- [ABOUT THIS TASK]: Filter task. Return each line of the material that holds the string "SONAR".

- [SOURCE RECORDS]:
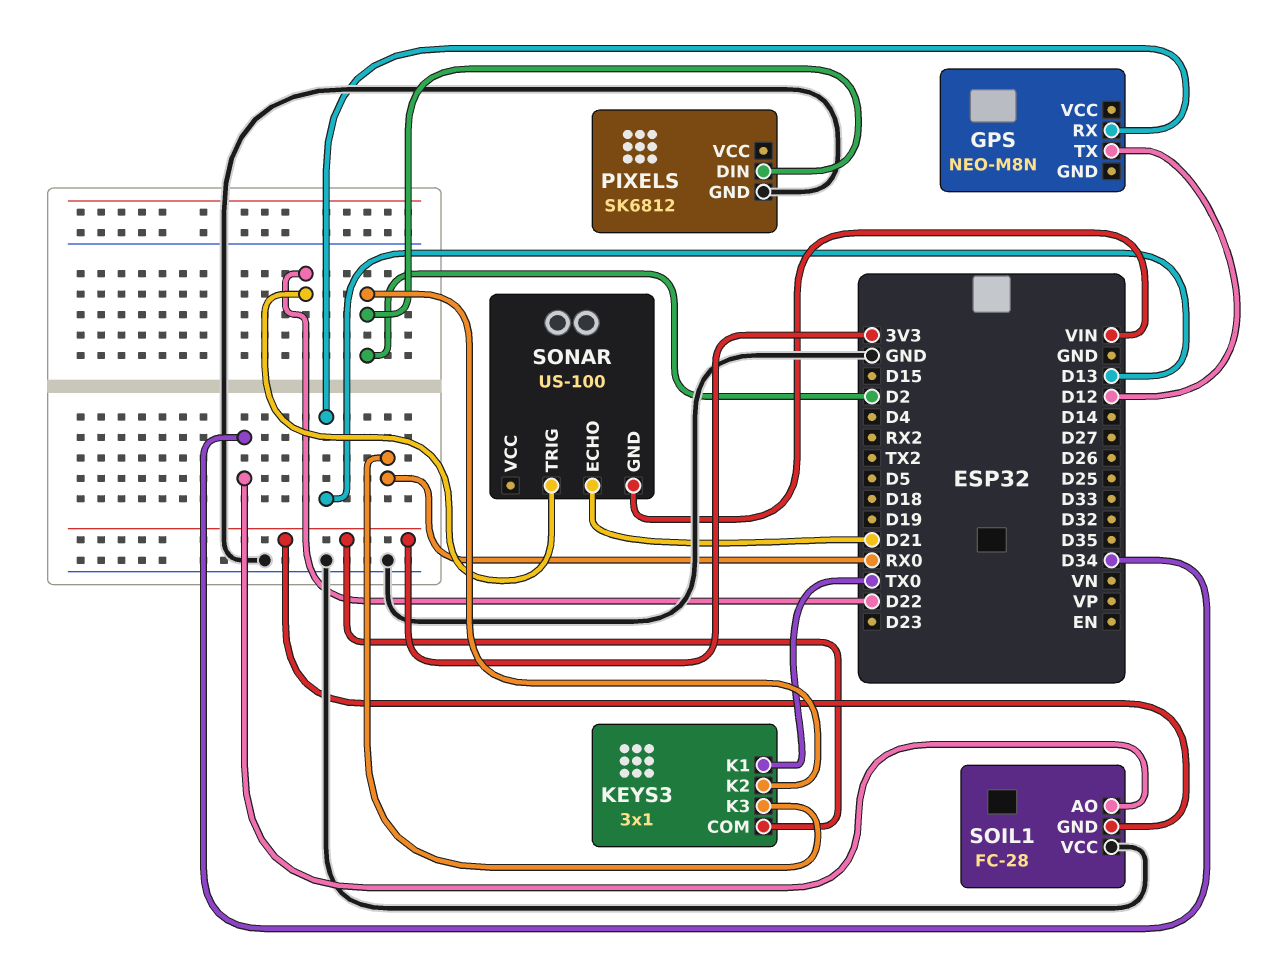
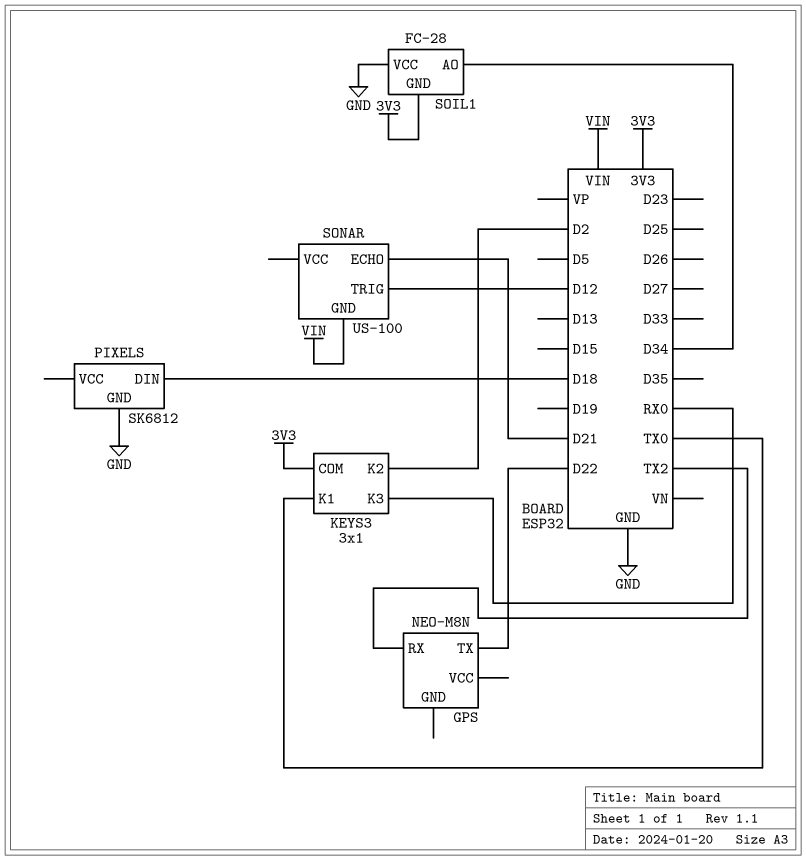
GPS pin RX: D13 -> TX2
GPS pin TX: D12 -> D22
PIXELS pin DIN: D2 -> D18
SONAR pin TRIG: D22 -> D12

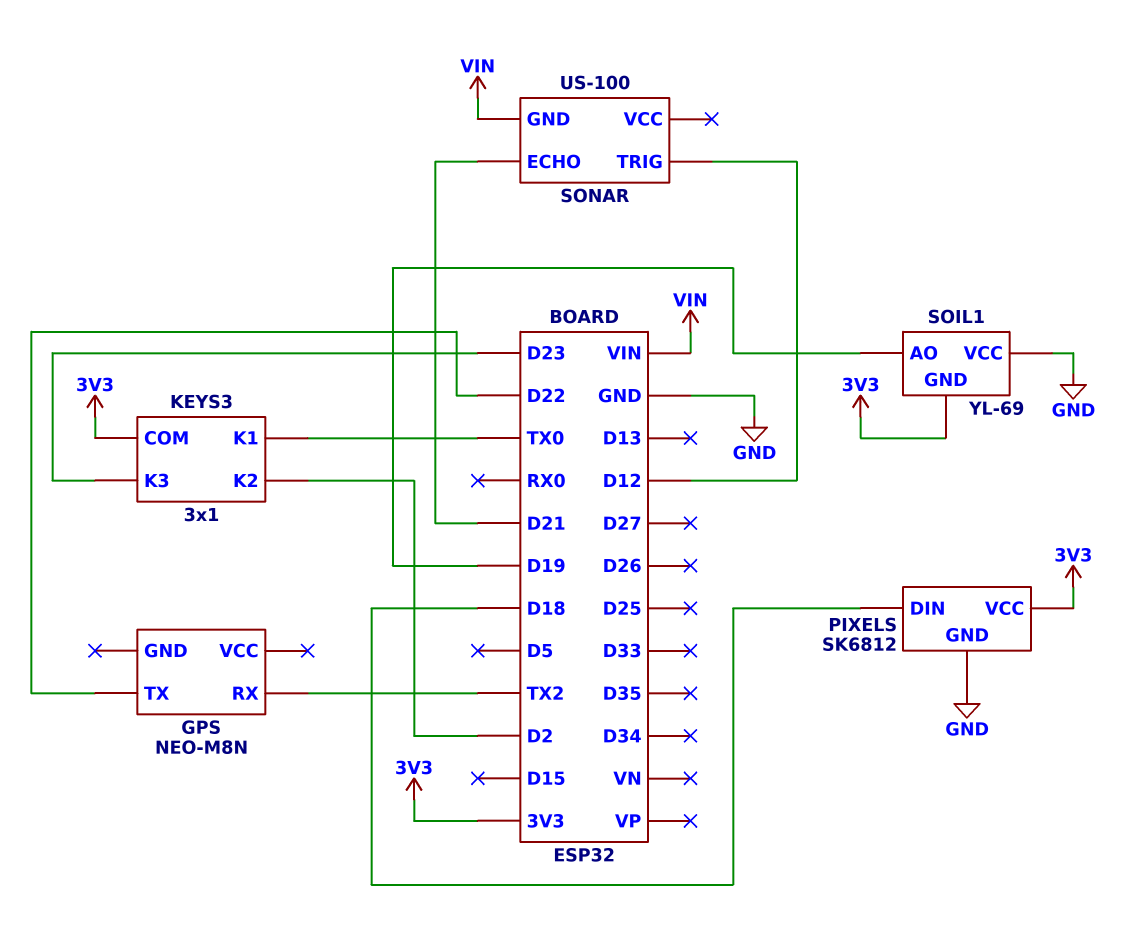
KEYS3 pin K3: RX0 -> D23
PIXELS pin VCC: none -> 3V3
SOIL1: FC-28 -> YL-69
SOIL1 pin AO: D34 -> D19

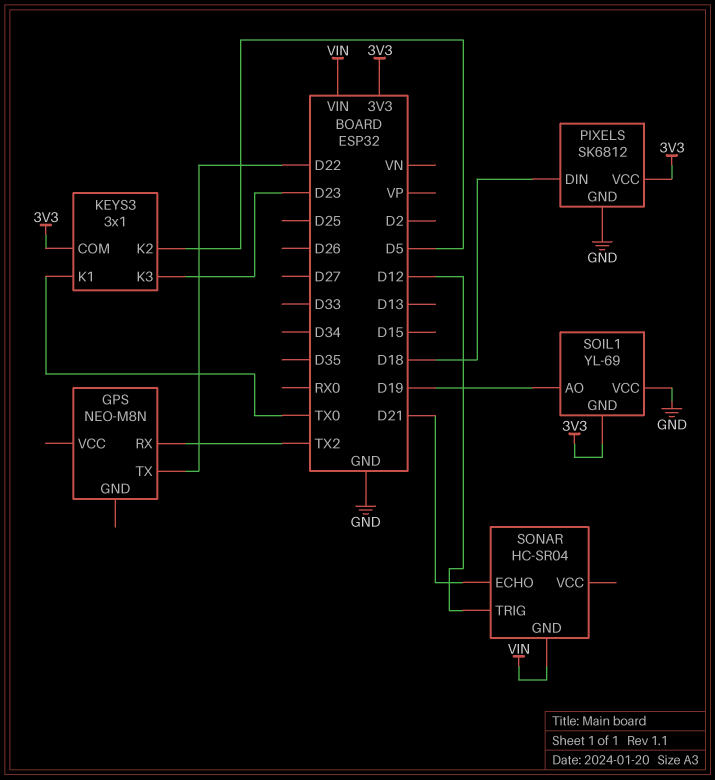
KEYS3 pin K2: D2 -> D5
SONAR: US-100 -> HC-SR04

- [WORKED SOLUTION]:
SONAR pin TRIG: D22 -> D12
SONAR: US-100 -> HC-SR04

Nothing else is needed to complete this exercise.